*SUPPLIED MATERIAL*

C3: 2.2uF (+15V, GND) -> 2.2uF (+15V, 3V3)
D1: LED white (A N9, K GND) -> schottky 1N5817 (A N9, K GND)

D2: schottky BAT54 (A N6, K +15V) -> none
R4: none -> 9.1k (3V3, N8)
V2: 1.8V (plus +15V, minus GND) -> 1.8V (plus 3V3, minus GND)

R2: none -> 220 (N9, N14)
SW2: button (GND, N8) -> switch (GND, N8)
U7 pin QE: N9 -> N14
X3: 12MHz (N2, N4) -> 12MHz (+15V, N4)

...

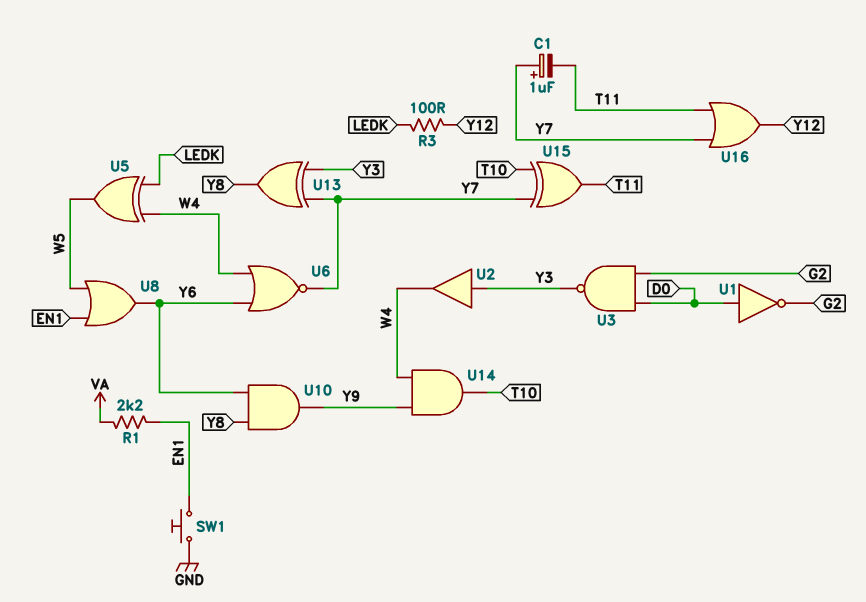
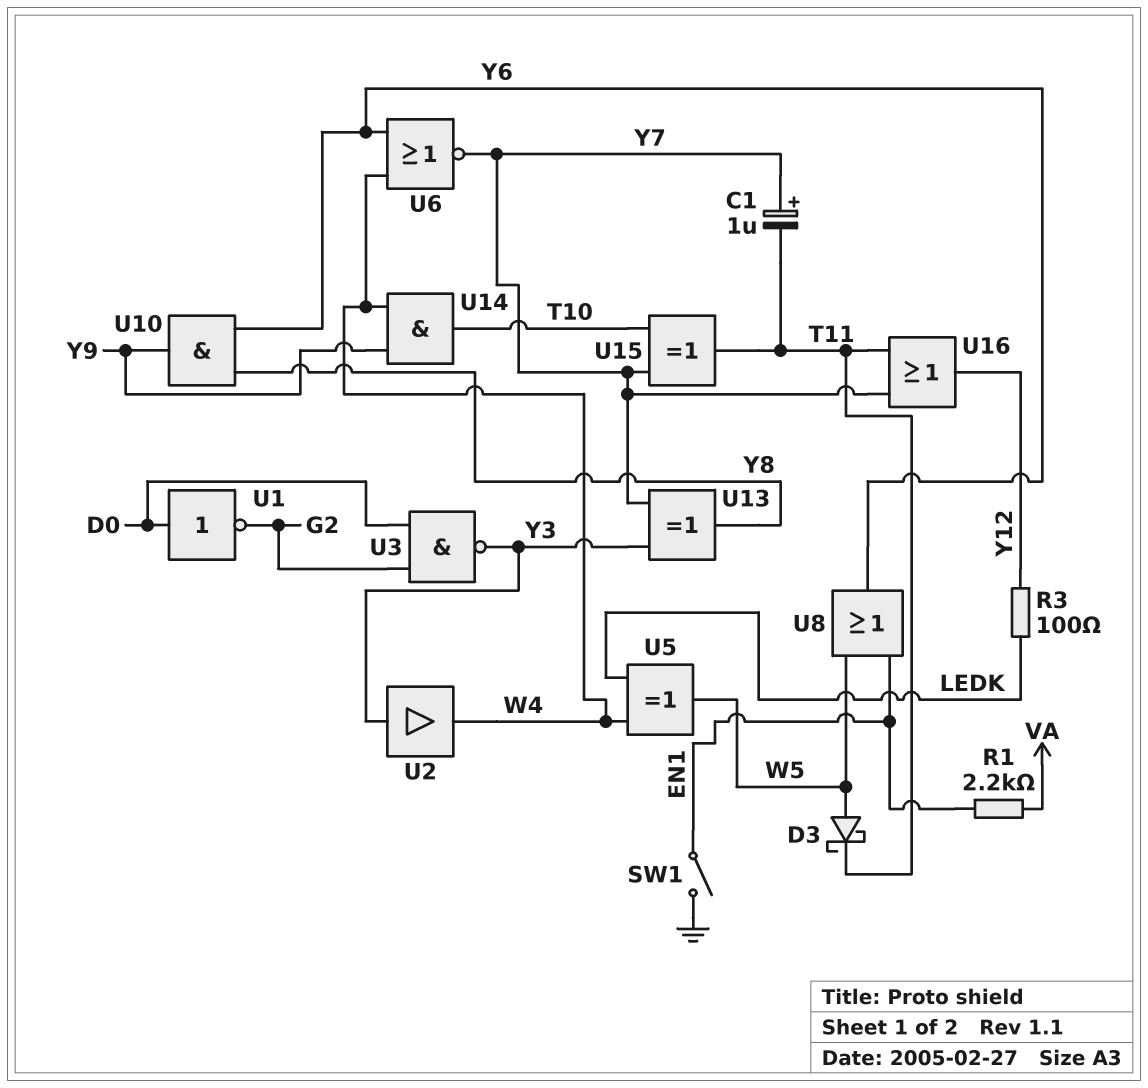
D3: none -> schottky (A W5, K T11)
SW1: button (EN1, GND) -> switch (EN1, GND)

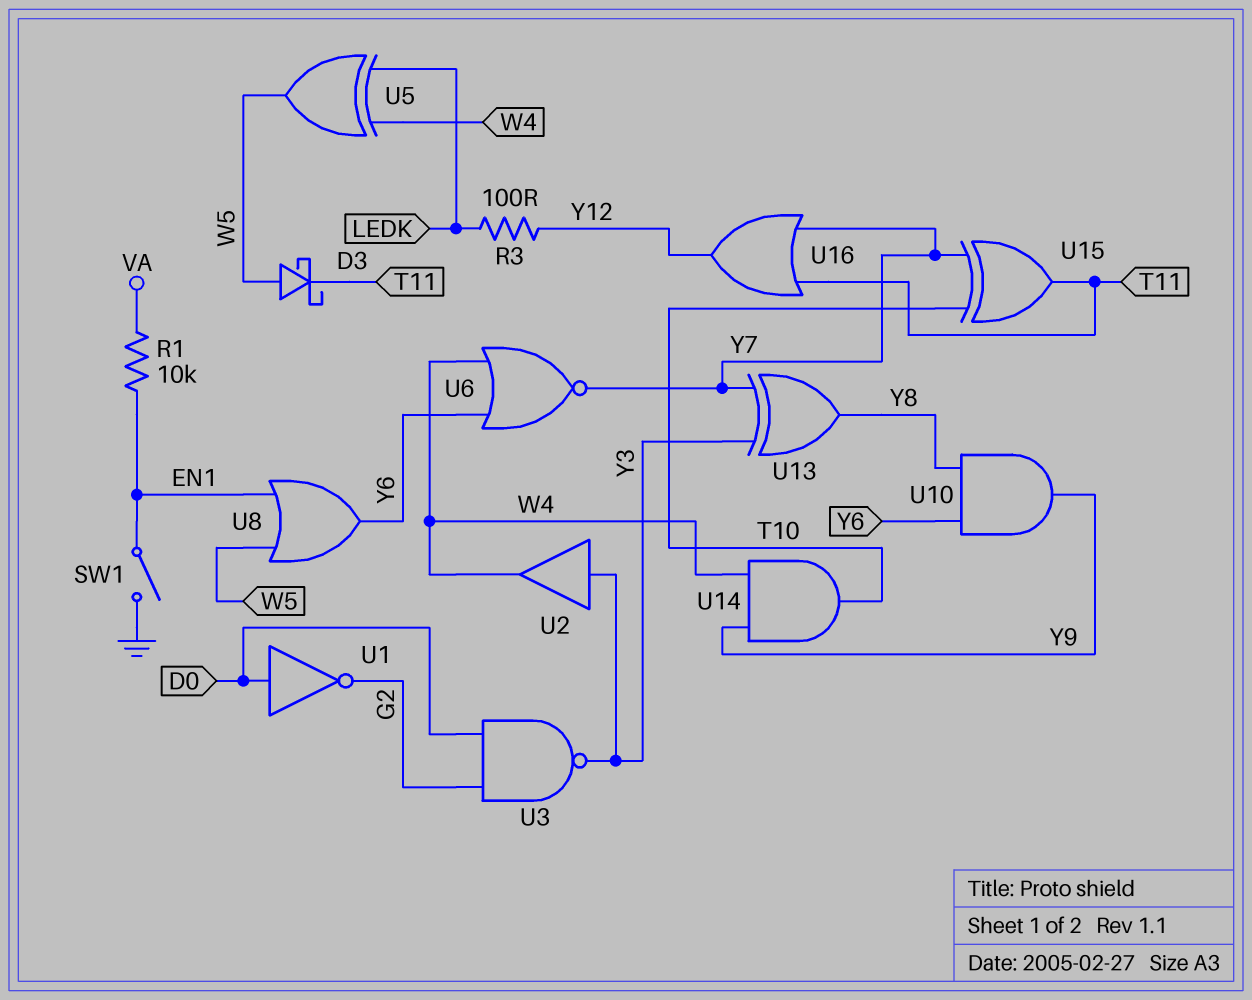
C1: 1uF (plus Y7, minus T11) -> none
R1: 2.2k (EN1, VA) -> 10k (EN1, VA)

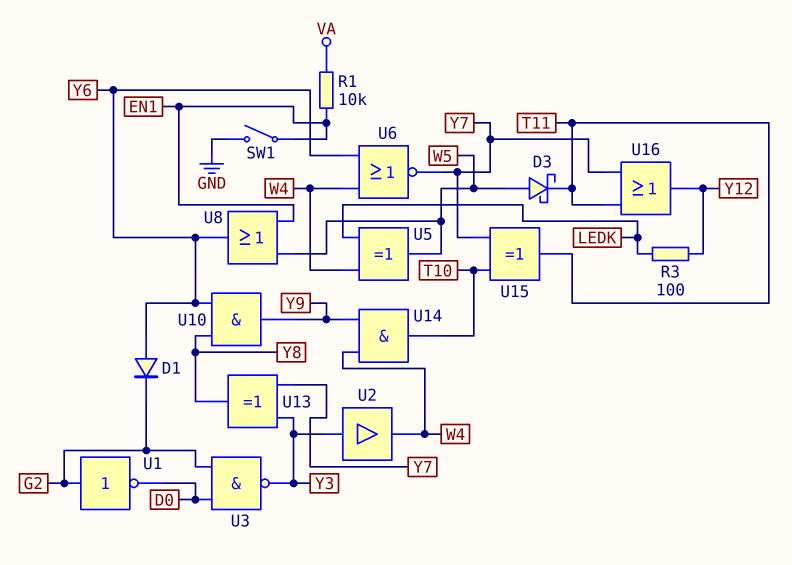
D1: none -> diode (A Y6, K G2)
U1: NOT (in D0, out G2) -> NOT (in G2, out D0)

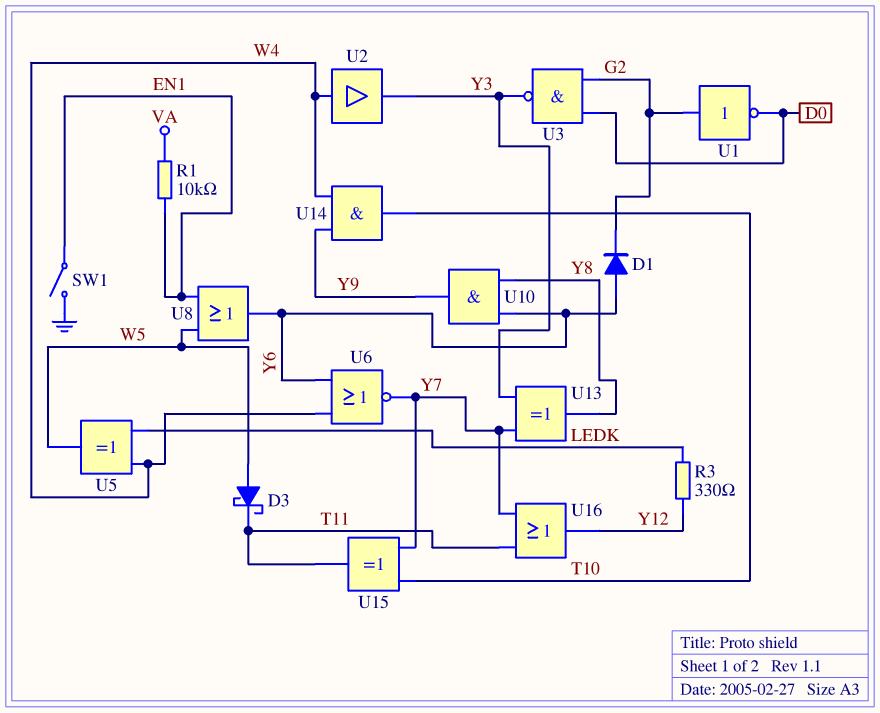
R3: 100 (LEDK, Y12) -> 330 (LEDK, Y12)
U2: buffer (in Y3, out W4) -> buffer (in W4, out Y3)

*REQUIRED WORK*
Reproduce the lines of the entries above from the one with "R2: none -> 220 (N9, N14)" to the one with "X3: 12MHz (N2, N4) -> 12MHz (+15V, N4)", both included, exactly and without any other line.

*WRITTEN REPLY*
R2: none -> 220 (N9, N14)
SW2: button (GND, N8) -> switch (GND, N8)
U7 pin QE: N9 -> N14
X3: 12MHz (N2, N4) -> 12MHz (+15V, N4)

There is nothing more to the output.